» Exercise details
In the records below, find each line holding the word "kanipo" and copy it.
----
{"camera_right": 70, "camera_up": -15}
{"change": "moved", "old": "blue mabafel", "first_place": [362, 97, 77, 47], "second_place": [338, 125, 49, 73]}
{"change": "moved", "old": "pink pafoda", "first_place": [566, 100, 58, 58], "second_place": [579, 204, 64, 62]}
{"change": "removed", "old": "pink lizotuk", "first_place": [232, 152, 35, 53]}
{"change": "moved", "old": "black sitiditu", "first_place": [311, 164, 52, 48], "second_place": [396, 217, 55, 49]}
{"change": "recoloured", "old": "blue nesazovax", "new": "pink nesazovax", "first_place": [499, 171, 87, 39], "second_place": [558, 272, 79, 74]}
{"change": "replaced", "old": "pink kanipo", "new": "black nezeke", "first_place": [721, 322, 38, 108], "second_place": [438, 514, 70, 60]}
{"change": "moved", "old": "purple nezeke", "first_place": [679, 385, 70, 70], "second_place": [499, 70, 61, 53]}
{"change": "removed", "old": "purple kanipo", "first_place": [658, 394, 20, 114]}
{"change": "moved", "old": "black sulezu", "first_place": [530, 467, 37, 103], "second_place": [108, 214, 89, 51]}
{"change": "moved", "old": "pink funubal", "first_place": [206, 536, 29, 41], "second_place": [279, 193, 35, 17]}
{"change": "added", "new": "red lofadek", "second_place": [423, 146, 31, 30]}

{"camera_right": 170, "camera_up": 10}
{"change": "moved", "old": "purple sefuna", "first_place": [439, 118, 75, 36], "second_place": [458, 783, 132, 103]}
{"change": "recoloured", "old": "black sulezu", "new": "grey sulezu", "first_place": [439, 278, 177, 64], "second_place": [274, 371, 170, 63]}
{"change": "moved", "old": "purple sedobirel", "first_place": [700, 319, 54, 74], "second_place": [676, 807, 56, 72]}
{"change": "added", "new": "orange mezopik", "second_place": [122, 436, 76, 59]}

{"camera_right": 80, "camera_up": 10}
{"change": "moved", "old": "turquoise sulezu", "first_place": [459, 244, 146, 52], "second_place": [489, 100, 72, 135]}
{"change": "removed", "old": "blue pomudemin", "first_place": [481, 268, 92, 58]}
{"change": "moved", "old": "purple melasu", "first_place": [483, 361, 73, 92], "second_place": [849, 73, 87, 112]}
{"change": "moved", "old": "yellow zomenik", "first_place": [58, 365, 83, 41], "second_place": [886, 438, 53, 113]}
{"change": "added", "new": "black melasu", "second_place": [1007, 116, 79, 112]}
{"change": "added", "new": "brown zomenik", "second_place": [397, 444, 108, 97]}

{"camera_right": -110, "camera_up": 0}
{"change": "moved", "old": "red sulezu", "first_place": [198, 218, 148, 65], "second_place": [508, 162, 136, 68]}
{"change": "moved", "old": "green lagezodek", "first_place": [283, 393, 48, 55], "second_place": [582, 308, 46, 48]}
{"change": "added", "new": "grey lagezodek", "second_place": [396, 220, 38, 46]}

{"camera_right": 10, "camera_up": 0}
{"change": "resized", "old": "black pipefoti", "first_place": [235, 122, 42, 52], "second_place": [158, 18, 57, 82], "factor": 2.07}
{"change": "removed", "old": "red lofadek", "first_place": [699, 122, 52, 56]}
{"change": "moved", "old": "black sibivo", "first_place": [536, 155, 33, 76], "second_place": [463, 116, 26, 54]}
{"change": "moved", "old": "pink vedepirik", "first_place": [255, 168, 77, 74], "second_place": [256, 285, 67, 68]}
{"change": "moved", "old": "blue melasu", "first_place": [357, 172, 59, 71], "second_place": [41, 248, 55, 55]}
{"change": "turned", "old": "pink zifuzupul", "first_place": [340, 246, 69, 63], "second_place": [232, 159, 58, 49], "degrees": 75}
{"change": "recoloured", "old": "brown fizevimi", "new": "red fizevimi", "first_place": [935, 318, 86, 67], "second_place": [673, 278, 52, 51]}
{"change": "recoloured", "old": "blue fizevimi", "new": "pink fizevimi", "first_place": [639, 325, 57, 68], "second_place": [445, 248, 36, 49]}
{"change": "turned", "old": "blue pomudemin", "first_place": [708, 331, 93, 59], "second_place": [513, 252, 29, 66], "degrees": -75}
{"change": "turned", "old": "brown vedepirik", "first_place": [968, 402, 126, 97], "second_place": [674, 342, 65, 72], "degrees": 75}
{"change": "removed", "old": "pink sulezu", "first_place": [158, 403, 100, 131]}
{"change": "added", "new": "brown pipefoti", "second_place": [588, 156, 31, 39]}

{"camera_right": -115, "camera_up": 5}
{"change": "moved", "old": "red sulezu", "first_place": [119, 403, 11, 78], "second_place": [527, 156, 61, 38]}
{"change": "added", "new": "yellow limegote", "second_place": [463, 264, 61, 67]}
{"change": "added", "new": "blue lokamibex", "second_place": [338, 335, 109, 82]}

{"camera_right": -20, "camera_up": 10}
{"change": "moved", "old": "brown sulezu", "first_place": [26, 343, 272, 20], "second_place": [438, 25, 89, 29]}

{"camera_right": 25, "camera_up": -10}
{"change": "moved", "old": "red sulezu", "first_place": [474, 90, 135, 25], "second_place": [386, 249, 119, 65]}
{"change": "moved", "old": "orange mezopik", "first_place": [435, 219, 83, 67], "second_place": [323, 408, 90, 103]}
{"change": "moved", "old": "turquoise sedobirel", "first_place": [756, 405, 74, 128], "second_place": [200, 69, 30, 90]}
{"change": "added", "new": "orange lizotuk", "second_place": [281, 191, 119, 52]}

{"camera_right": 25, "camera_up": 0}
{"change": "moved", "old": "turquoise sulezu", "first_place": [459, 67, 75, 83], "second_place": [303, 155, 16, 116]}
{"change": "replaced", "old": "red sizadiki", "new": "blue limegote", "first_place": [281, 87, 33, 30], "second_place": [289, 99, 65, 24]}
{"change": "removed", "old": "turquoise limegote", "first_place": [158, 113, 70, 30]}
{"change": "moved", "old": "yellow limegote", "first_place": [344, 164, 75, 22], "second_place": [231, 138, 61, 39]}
----
» Task solution
{"change": "replaced", "old": "pink kanipo", "new": "black nezeke", "first_place": [721, 322, 38, 108], "second_place": [438, 514, 70, 60]}
{"change": "removed", "old": "purple kanipo", "first_place": [658, 394, 20, 114]}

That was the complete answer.